=== What you should do ===
Only the records, exactly as written, belong in the answer; pictures do not.

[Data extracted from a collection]
════════
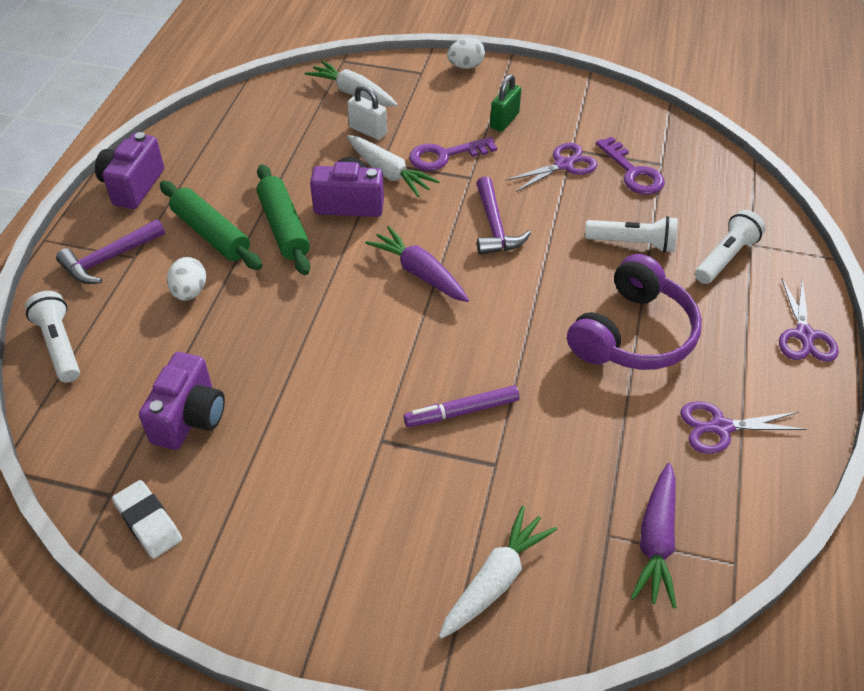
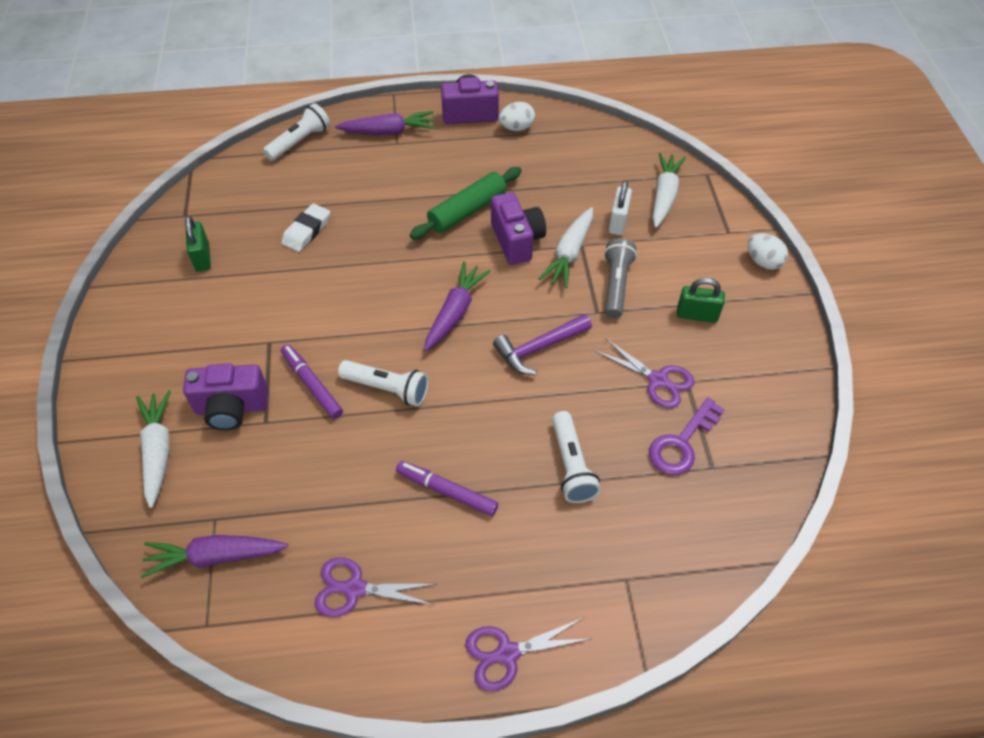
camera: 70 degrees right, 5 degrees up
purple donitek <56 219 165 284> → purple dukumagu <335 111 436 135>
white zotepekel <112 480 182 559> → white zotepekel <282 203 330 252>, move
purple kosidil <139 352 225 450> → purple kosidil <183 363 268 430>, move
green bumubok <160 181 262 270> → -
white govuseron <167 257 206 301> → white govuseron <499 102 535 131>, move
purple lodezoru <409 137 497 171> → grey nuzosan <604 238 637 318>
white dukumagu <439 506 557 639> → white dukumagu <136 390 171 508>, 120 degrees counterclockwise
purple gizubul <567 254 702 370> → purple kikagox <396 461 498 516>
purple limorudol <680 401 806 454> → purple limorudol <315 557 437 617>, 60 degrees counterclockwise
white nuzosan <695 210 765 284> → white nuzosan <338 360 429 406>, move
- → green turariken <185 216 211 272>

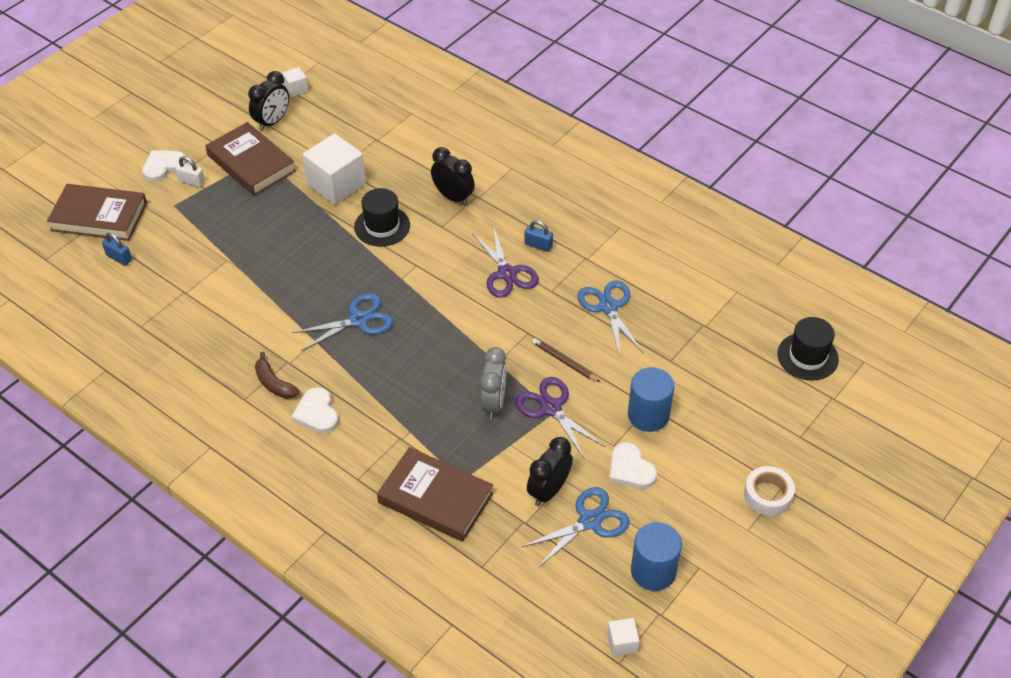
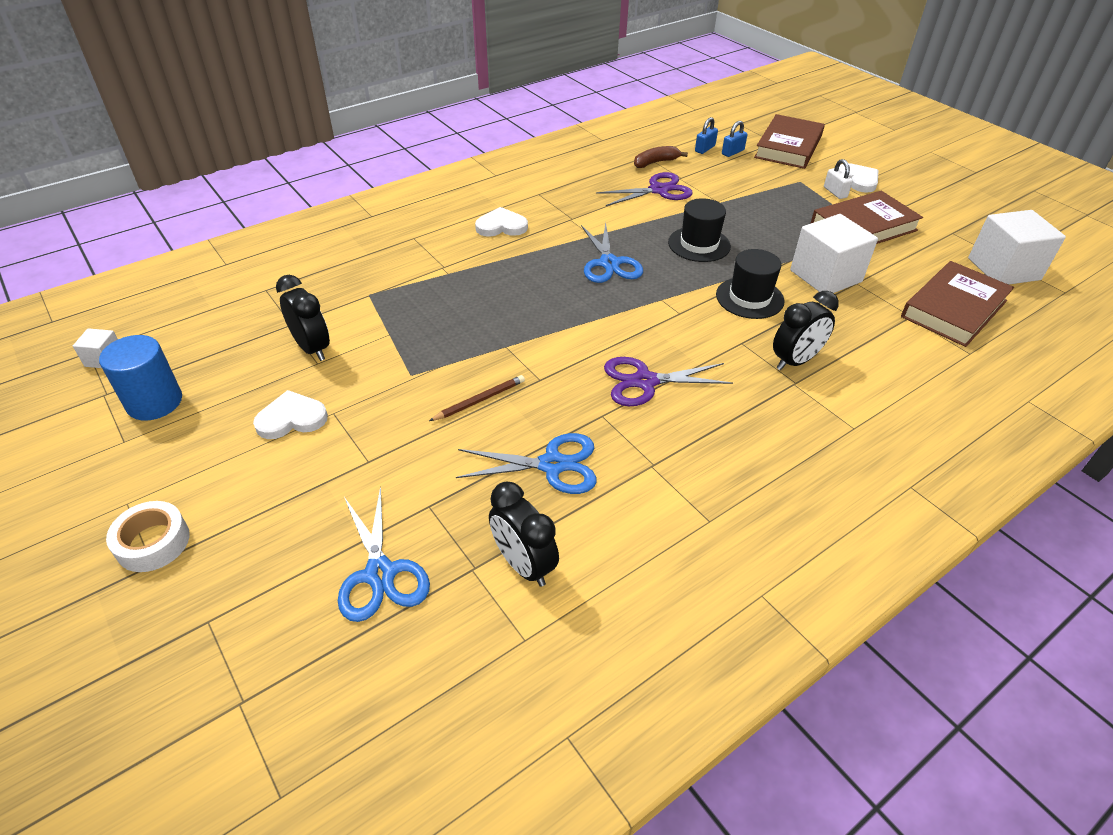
camera: 105 degrees right, 5 degrees down
white turariken <175 156 205 187> → white turariken <824 159 853 199>, 60 degrees counterclockwise
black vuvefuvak <248 71 289 131> → black vuvefuvak <489 482 559 587>, move
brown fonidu <255 352 300 399> → brown fonidu <634 146 688 168>, move
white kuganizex <282 67 308 97> → white kuganizex <968 210 1066 285>, x2.14
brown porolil <377 447 493 542> → brown porolil <901 261 1014 347>, move
grey vuvefuvak <480 347 506 419> → -
purple limorudol <515 377 605 459> → purple limorudol <596 172 692 206>, move
blue limorudol <522 487 630 568> → blue limorudol <338 486 430 622>, move
blue turariken <524 220 553 252> → blue turariken <695 117 718 154>, move
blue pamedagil <628 367 674 432> → -
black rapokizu <778 317 839 380> → black rapokizu <668 198 731 262>, move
════════
=== Written response ===
camera: 70 degrees right, 5 degrees up
purple donitek <56 219 165 284> → purple dukumagu <335 111 436 135>
white zotepekel <112 480 182 559> → white zotepekel <282 203 330 252>, move
purple kosidil <139 352 225 450> → purple kosidil <183 363 268 430>, move
green bumubok <160 181 262 270> → -
white govuseron <167 257 206 301> → white govuseron <499 102 535 131>, move
purple lodezoru <409 137 497 171> → grey nuzosan <604 238 637 318>
white dukumagu <439 506 557 639> → white dukumagu <136 390 171 508>, 120 degrees counterclockwise
purple gizubul <567 254 702 370> → purple kikagox <396 461 498 516>
purple limorudol <680 401 806 454> → purple limorudol <315 557 437 617>, 60 degrees counterclockwise
white nuzosan <695 210 765 284> → white nuzosan <338 360 429 406>, move
- → green turariken <185 216 211 272>

camera: 105 degrees right, 5 degrees down
white turariken <175 156 205 187> → white turariken <824 159 853 199>, 60 degrees counterclockwise
black vuvefuvak <248 71 289 131> → black vuvefuvak <489 482 559 587>, move
brown fonidu <255 352 300 399> → brown fonidu <634 146 688 168>, move
white kuganizex <282 67 308 97> → white kuganizex <968 210 1066 285>, x2.14
brown porolil <377 447 493 542> → brown porolil <901 261 1014 347>, move
grey vuvefuvak <480 347 506 419> → -
purple limorudol <515 377 605 459> → purple limorudol <596 172 692 206>, move
blue limorudol <522 487 630 568> → blue limorudol <338 486 430 622>, move
blue turariken <524 220 553 252> → blue turariken <695 117 718 154>, move
blue pamedagil <628 367 674 432> → -
black rapokizu <778 317 839 380> → black rapokizu <668 198 731 262>, move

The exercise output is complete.